Copy every line of the data exactly, keeping out any picture.

§ **Supplied information**:
*** Begin section ***
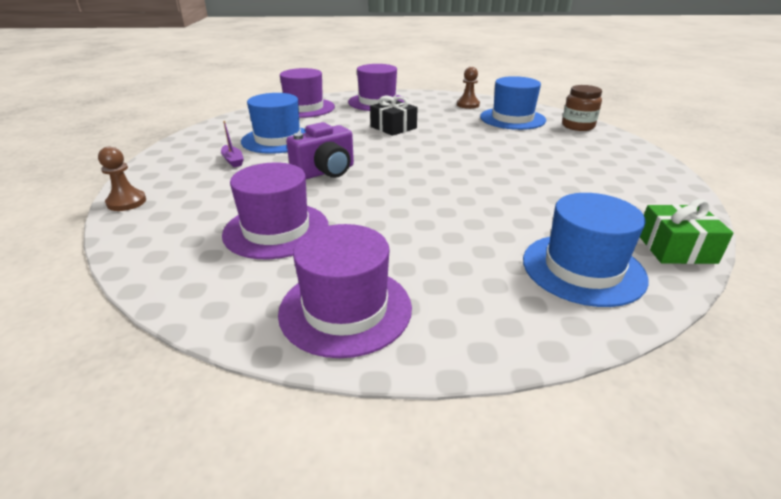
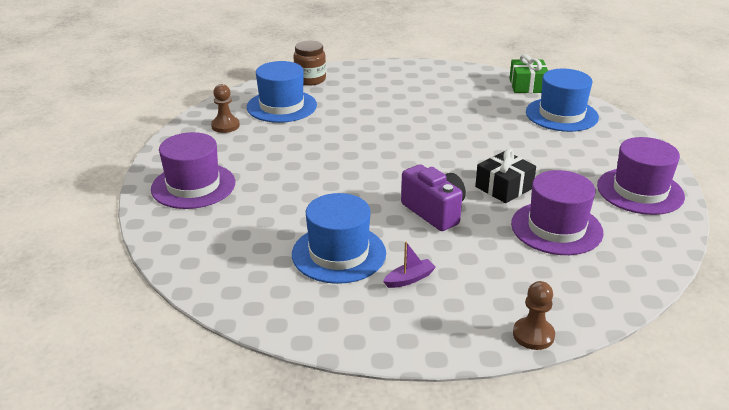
camera: 90 degrees left, 0 degrees up
purple hat [280,68,335,118] -> none
black gift [370,95,418,136] -> black gift moved to [475,149,536,203]

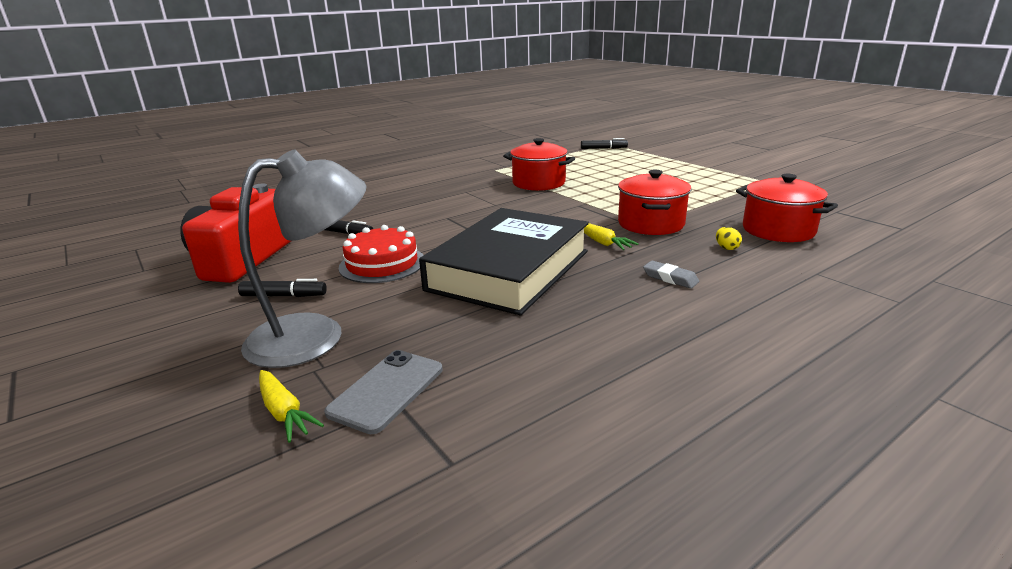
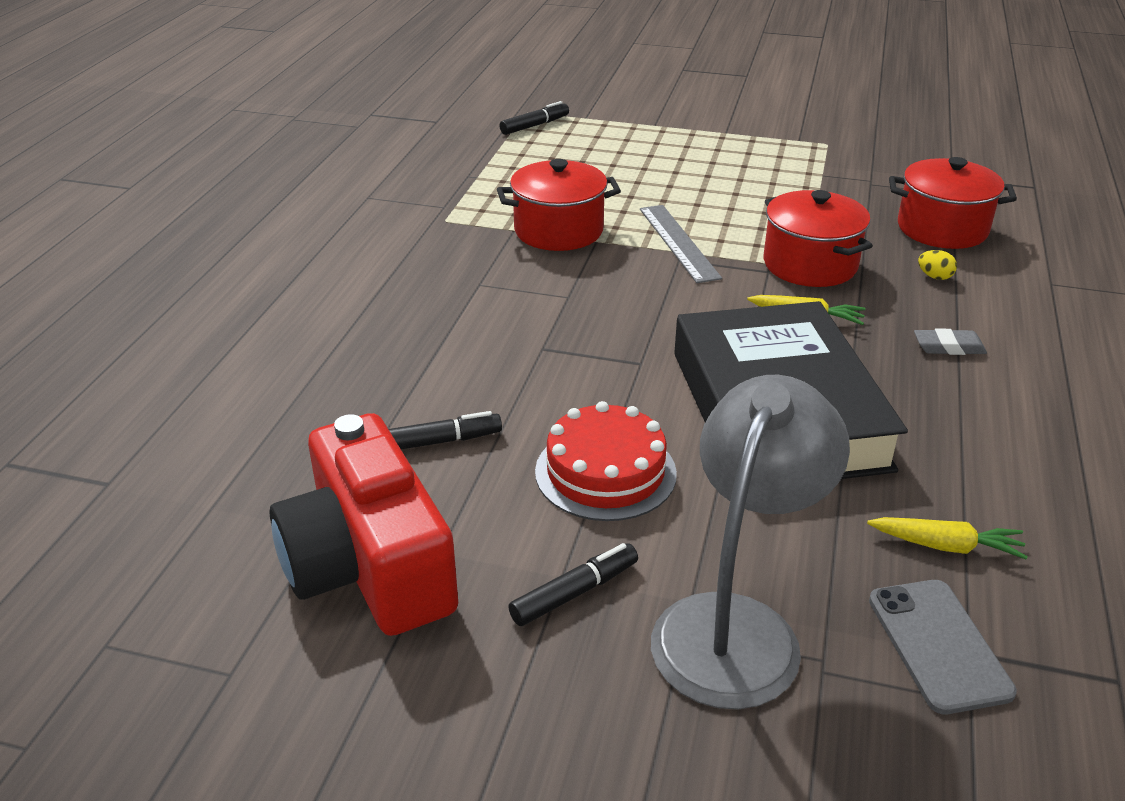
camera: 40 degrees left, 10 degrees up
yellow carrot [259,370,324,443] -> yellow carrot moved to [867,517,1028,560]
none -> grey ruler [640,205,722,283]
*** End section ***
§ **Problem solution**:
camera: 90 degrees left, 0 degrees up
purple hat [280,68,335,118] -> none
black gift [370,95,418,136] -> black gift moved to [475,149,536,203]

camera: 40 degrees left, 10 degrees up
yellow carrot [259,370,324,443] -> yellow carrot moved to [867,517,1028,560]
none -> grey ruler [640,205,722,283]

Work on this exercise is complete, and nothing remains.